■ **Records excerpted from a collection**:
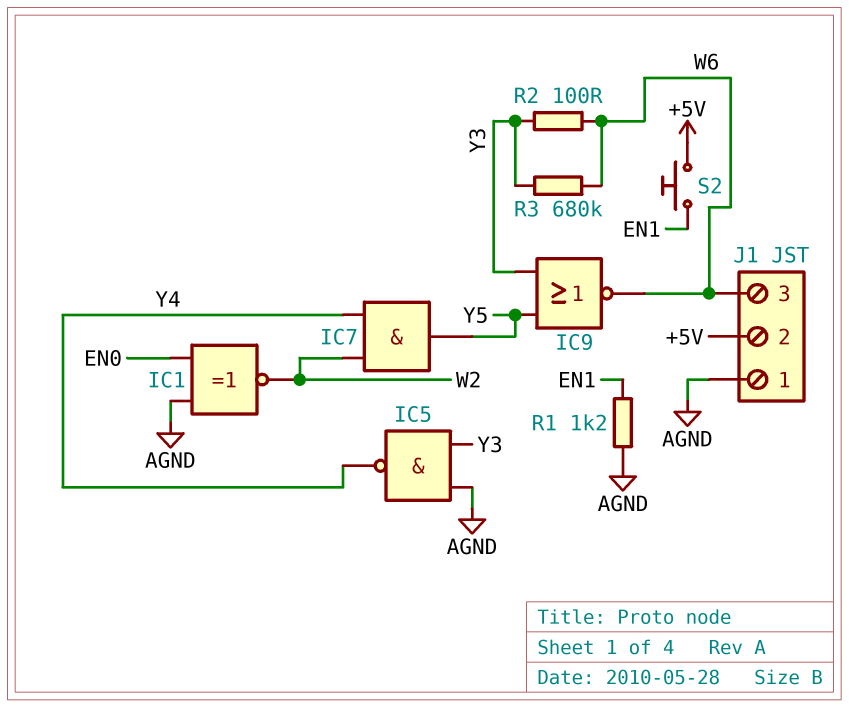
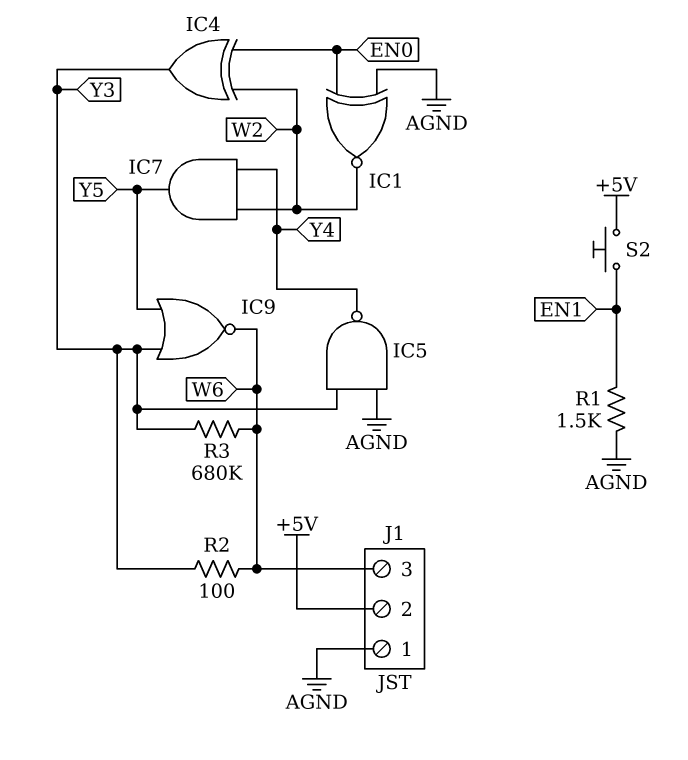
IC4: none -> XOR (in EN0, in W2, out Y3)
R1: 1.2k (AGND, EN1) -> 1.5k (AGND, EN1)

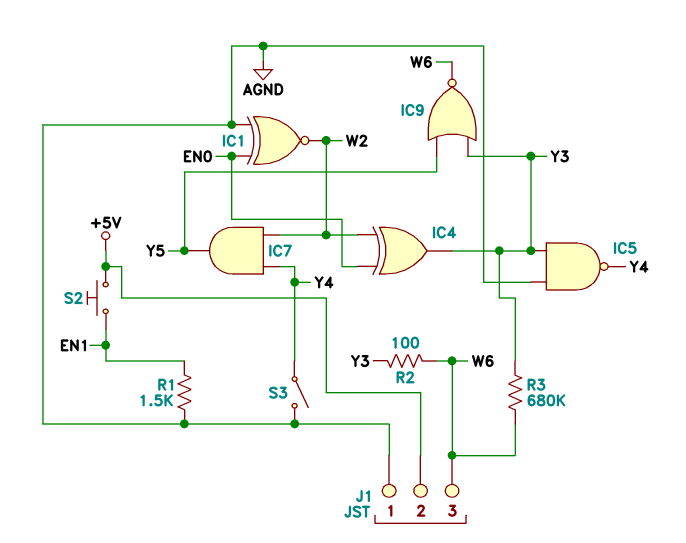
S3: none -> switch (AGND, Y4)

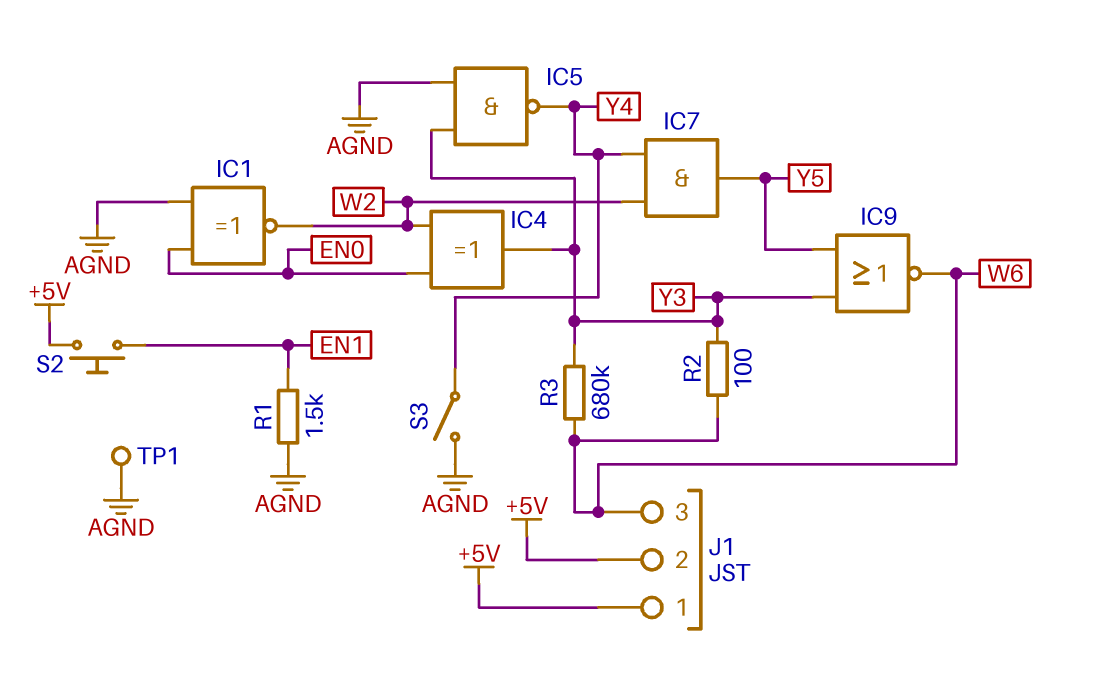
J1 pin 1: AGND -> +5V
TP1: none -> test point (AGND)

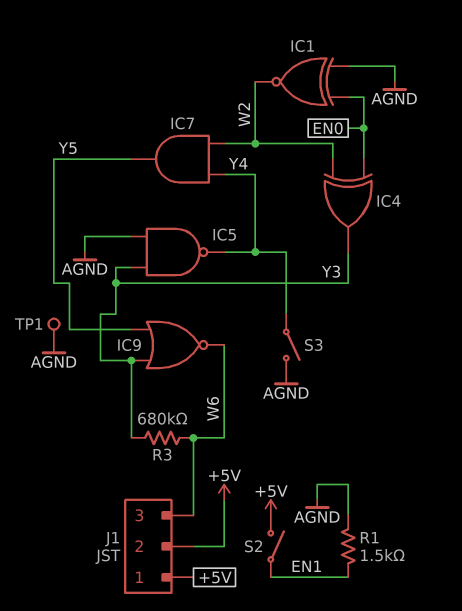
R2: 100 (W6, Y3) -> none
S2: button (+5V, EN1) -> switch (+5V, EN1)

■ **What this task involves**: Extract, word for word, each line from the one that contains "J1 pin 1: AGND -> +5V" through the final line of the data above. Leave the pictures out.

■ **Your solution**:
J1 pin 1: AGND -> +5V
TP1: none -> test point (AGND)

R2: 100 (W6, Y3) -> none
S2: button (+5V, EN1) -> switch (+5V, EN1)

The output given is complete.